─── INPUT RECORDS ───
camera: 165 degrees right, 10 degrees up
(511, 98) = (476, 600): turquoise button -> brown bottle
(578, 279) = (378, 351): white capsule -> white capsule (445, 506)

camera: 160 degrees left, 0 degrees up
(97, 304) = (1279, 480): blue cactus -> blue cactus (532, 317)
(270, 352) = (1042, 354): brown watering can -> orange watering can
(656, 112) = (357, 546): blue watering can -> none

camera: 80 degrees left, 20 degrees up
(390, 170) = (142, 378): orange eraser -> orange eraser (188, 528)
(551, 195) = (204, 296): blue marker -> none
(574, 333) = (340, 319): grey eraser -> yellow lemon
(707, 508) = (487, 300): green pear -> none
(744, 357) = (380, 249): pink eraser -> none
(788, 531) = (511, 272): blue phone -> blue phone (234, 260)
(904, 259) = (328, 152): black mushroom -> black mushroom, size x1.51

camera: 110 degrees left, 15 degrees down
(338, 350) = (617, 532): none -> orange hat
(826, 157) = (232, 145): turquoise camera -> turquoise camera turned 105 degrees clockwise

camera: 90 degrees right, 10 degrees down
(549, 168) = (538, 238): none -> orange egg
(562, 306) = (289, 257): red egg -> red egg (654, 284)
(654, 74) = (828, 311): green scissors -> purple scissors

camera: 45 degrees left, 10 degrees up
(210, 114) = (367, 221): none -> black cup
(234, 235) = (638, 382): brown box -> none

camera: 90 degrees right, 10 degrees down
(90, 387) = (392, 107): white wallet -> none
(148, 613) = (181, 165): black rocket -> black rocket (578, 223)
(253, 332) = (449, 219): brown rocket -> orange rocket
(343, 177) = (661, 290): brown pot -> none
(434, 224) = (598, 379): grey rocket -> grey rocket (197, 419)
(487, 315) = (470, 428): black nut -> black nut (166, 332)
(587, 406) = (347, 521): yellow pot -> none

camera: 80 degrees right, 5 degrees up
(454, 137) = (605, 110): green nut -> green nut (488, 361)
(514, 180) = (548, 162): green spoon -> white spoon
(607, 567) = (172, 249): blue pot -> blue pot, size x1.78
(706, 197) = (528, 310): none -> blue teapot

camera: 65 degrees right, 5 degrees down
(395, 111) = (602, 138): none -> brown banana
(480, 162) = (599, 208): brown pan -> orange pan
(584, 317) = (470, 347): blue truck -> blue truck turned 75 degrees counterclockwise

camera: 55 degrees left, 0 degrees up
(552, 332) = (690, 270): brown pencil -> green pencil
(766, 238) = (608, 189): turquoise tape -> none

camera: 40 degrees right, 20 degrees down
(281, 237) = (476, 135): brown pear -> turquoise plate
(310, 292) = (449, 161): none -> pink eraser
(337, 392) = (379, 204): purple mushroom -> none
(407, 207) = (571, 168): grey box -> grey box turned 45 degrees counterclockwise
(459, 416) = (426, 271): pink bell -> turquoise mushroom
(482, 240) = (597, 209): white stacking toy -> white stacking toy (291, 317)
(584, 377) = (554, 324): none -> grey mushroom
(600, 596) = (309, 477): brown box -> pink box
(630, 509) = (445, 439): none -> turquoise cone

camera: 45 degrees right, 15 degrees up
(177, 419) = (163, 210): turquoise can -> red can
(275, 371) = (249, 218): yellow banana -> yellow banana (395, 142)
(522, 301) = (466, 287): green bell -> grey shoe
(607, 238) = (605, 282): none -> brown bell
───
§ **EXERCISE INSTRUCTIONS**
Every record shown above must be echoed exactly.

§ **ANSWER SECTION**
camera: 165 degrees right, 10 degrees up
(511, 98) = (476, 600): turquoise button -> brown bottle
(578, 279) = (378, 351): white capsule -> white capsule (445, 506)

camera: 160 degrees left, 0 degrees up
(97, 304) = (1279, 480): blue cactus -> blue cactus (532, 317)
(270, 352) = (1042, 354): brown watering can -> orange watering can
(656, 112) = (357, 546): blue watering can -> none

camera: 80 degrees left, 20 degrees up
(390, 170) = (142, 378): orange eraser -> orange eraser (188, 528)
(551, 195) = (204, 296): blue marker -> none
(574, 333) = (340, 319): grey eraser -> yellow lemon
(707, 508) = (487, 300): green pear -> none
(744, 357) = (380, 249): pink eraser -> none
(788, 531) = (511, 272): blue phone -> blue phone (234, 260)
(904, 259) = (328, 152): black mushroom -> black mushroom, size x1.51

camera: 110 degrees left, 15 degrees down
(338, 350) = (617, 532): none -> orange hat
(826, 157) = (232, 145): turquoise camera -> turquoise camera turned 105 degrees clockwise

camera: 90 degrees right, 10 degrees down
(549, 168) = (538, 238): none -> orange egg
(562, 306) = (289, 257): red egg -> red egg (654, 284)
(654, 74) = (828, 311): green scissors -> purple scissors

camera: 45 degrees left, 10 degrees up
(210, 114) = (367, 221): none -> black cup
(234, 235) = (638, 382): brown box -> none

camera: 90 degrees right, 10 degrees down
(90, 387) = (392, 107): white wallet -> none
(148, 613) = (181, 165): black rocket -> black rocket (578, 223)
(253, 332) = (449, 219): brown rocket -> orange rocket
(343, 177) = (661, 290): brown pot -> none
(434, 224) = (598, 379): grey rocket -> grey rocket (197, 419)
(487, 315) = (470, 428): black nut -> black nut (166, 332)
(587, 406) = (347, 521): yellow pot -> none

camera: 80 degrees right, 5 degrees up
(454, 137) = (605, 110): green nut -> green nut (488, 361)
(514, 180) = (548, 162): green spoon -> white spoon
(607, 567) = (172, 249): blue pot -> blue pot, size x1.78
(706, 197) = (528, 310): none -> blue teapot

camera: 65 degrees right, 5 degrees down
(395, 111) = (602, 138): none -> brown banana
(480, 162) = (599, 208): brown pan -> orange pan
(584, 317) = (470, 347): blue truck -> blue truck turned 75 degrees counterclockwise

camera: 55 degrees left, 0 degrees up
(552, 332) = (690, 270): brown pencil -> green pencil
(766, 238) = (608, 189): turquoise tape -> none

camera: 40 degrees right, 20 degrees down
(281, 237) = (476, 135): brown pear -> turquoise plate
(310, 292) = (449, 161): none -> pink eraser
(337, 392) = (379, 204): purple mushroom -> none
(407, 207) = (571, 168): grey box -> grey box turned 45 degrees counterclockwise
(459, 416) = (426, 271): pink bell -> turquoise mushroom
(482, 240) = (597, 209): white stacking toy -> white stacking toy (291, 317)
(584, 377) = (554, 324): none -> grey mushroom
(600, 596) = (309, 477): brown box -> pink box
(630, 509) = (445, 439): none -> turquoise cone

camera: 45 degrees right, 15 degrees up
(177, 419) = (163, 210): turquoise can -> red can
(275, 371) = (249, 218): yellow banana -> yellow banana (395, 142)
(522, 301) = (466, 287): green bell -> grey shoe
(607, 238) = (605, 282): none -> brown bell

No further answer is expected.